Stored data:
+ + +
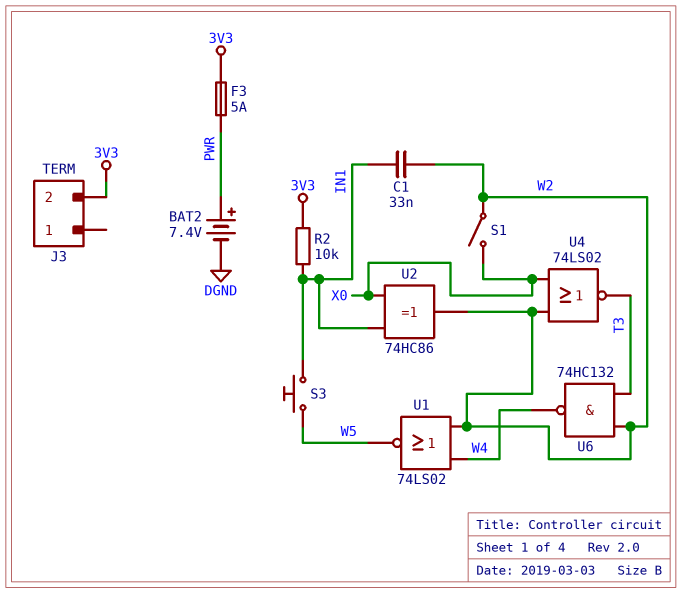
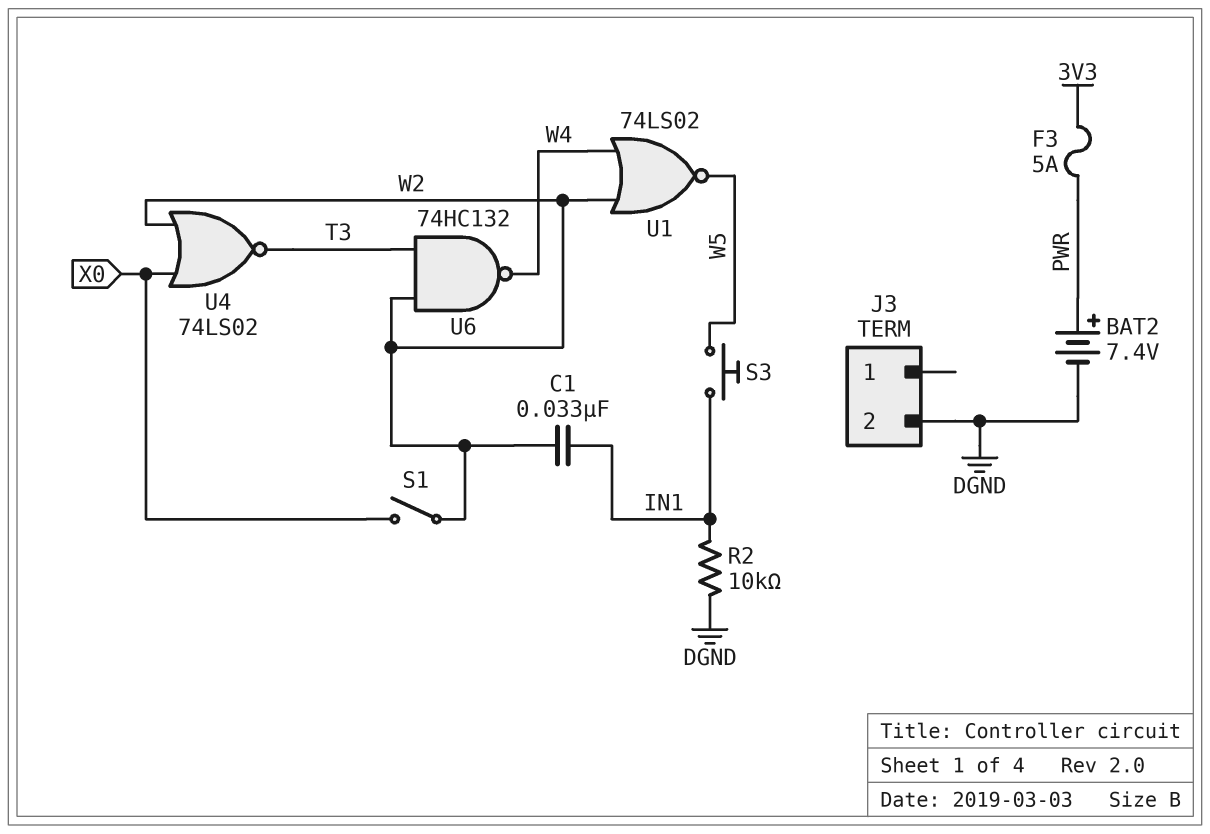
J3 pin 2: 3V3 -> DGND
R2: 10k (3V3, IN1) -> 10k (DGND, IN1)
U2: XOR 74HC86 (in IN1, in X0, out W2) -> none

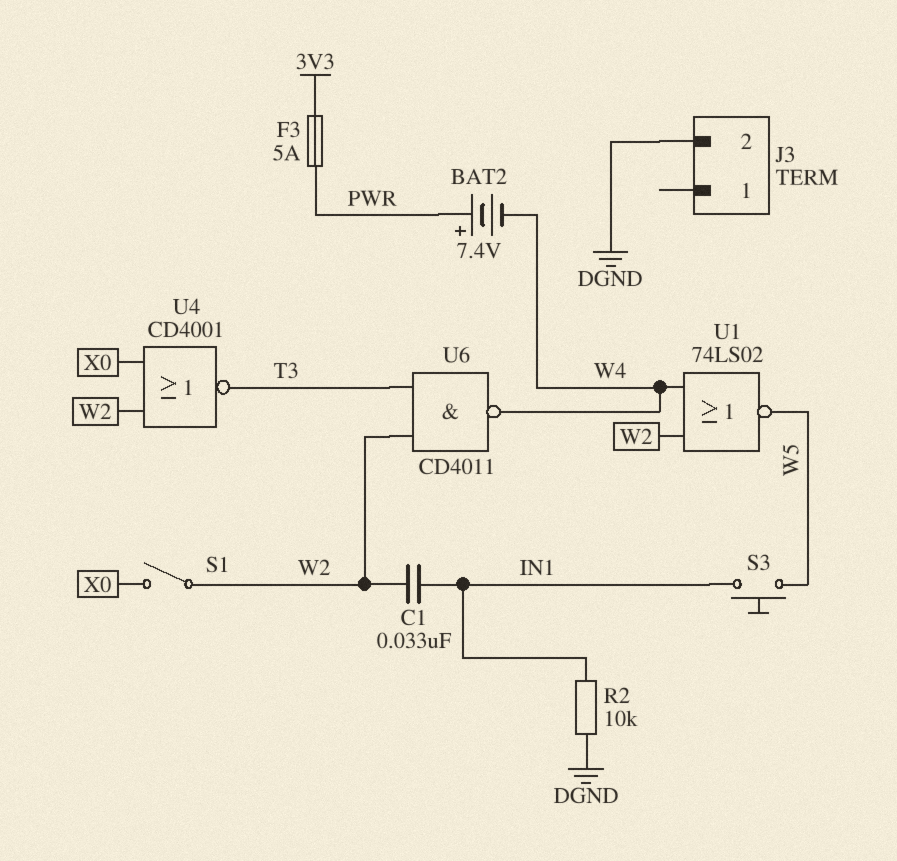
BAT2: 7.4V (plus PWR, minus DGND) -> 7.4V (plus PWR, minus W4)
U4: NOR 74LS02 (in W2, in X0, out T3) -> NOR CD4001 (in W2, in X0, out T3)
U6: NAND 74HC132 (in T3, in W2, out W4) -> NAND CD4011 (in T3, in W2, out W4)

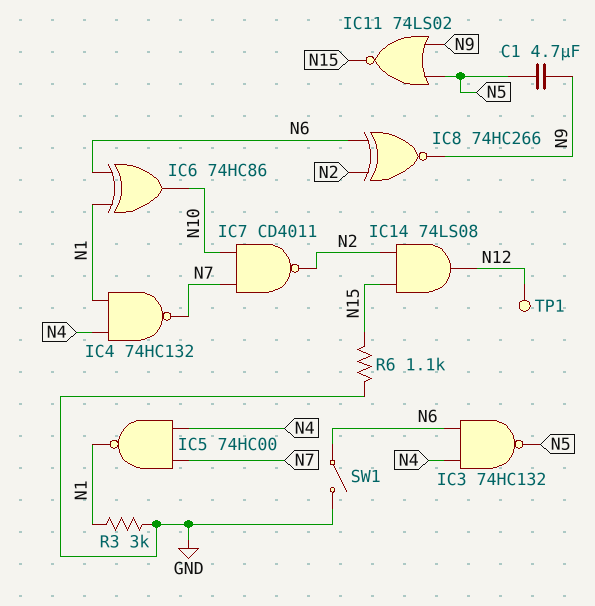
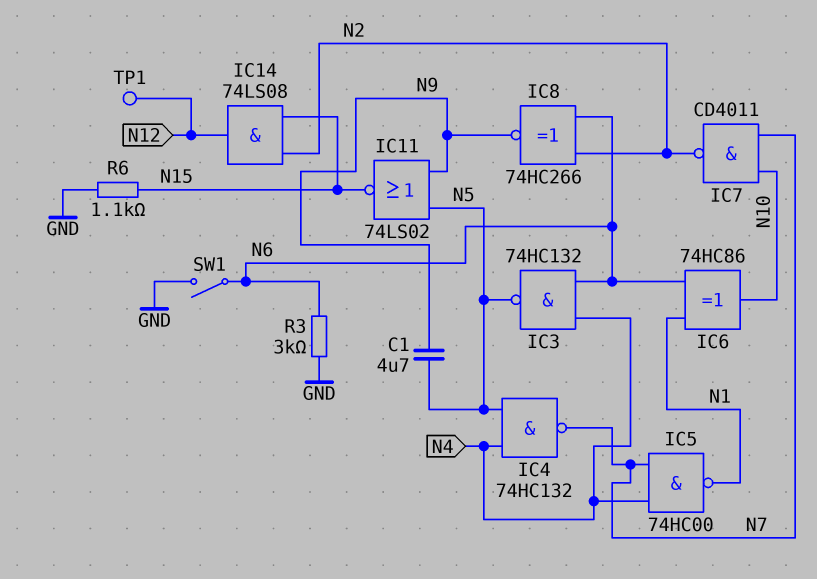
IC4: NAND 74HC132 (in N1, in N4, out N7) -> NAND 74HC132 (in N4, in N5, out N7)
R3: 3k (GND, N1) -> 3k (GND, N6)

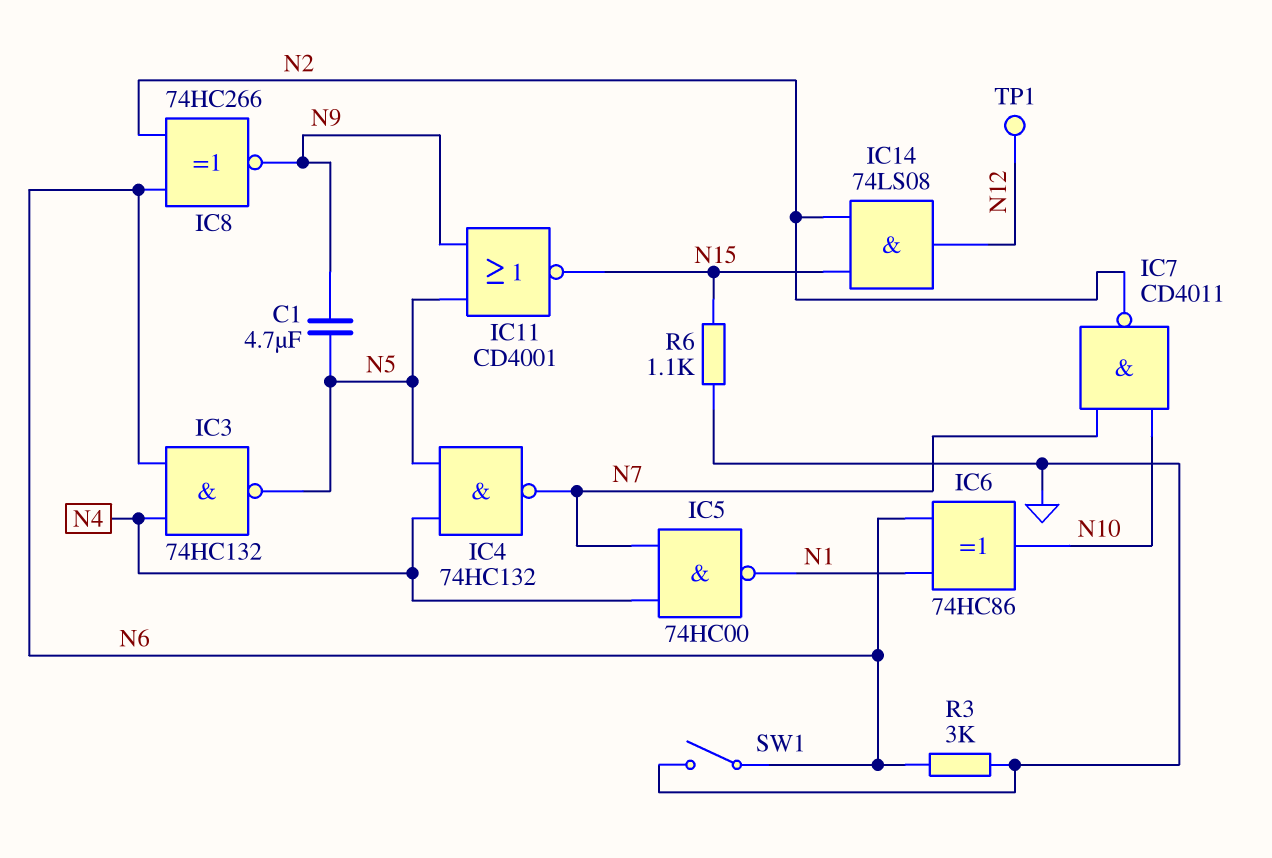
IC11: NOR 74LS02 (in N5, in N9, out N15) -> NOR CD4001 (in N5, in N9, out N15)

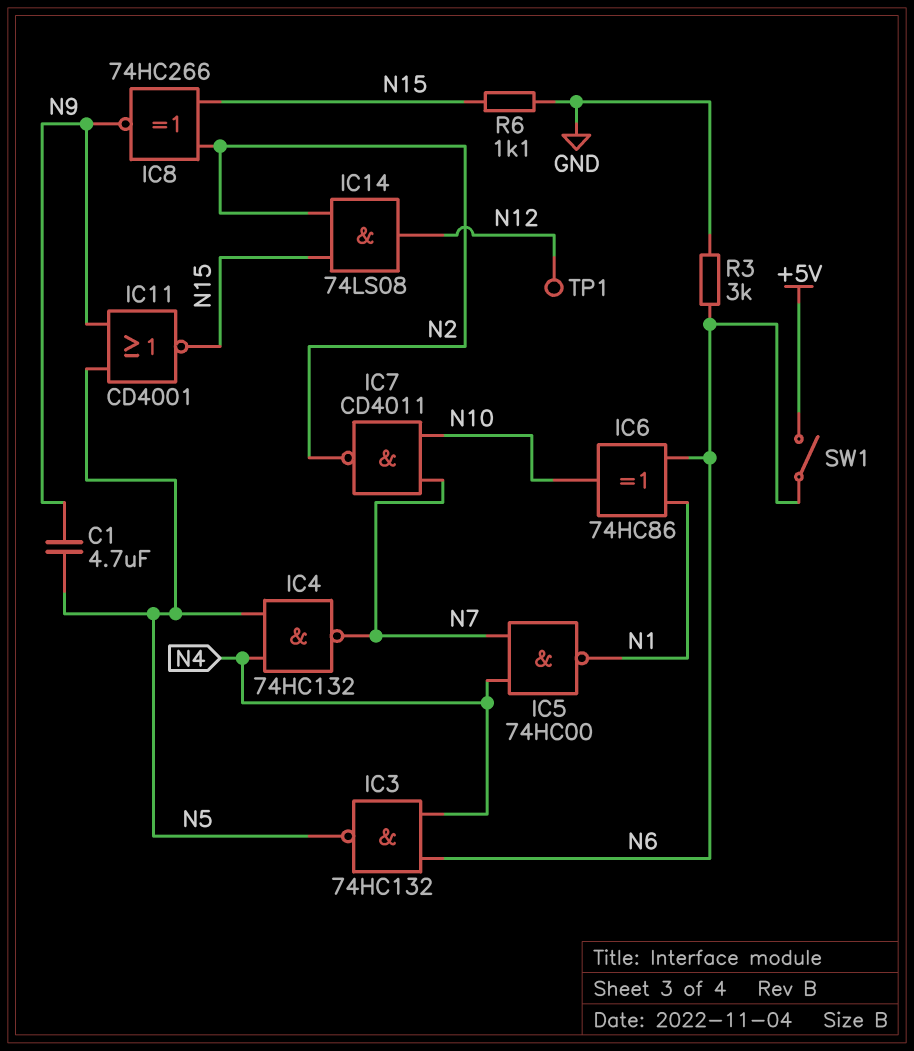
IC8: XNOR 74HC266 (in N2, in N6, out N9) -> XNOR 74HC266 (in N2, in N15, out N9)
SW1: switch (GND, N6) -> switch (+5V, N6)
+ + +
Could you reproduce exactly the lines from the first line of the listing through the line containing "U6: NAND 74HC132", both included, with pictures left out?

Answer:
J3 pin 2: 3V3 -> DGND
R2: 10k (3V3, IN1) -> 10k (DGND, IN1)
U2: XOR 74HC86 (in IN1, in X0, out W2) -> none

BAT2: 7.4V (plus PWR, minus DGND) -> 7.4V (plus PWR, minus W4)
U4: NOR 74LS02 (in W2, in X0, out T3) -> NOR CD4001 (in W2, in X0, out T3)
U6: NAND 74HC132 (in T3, in W2, out W4) -> NAND CD4011 (in T3, in W2, out W4)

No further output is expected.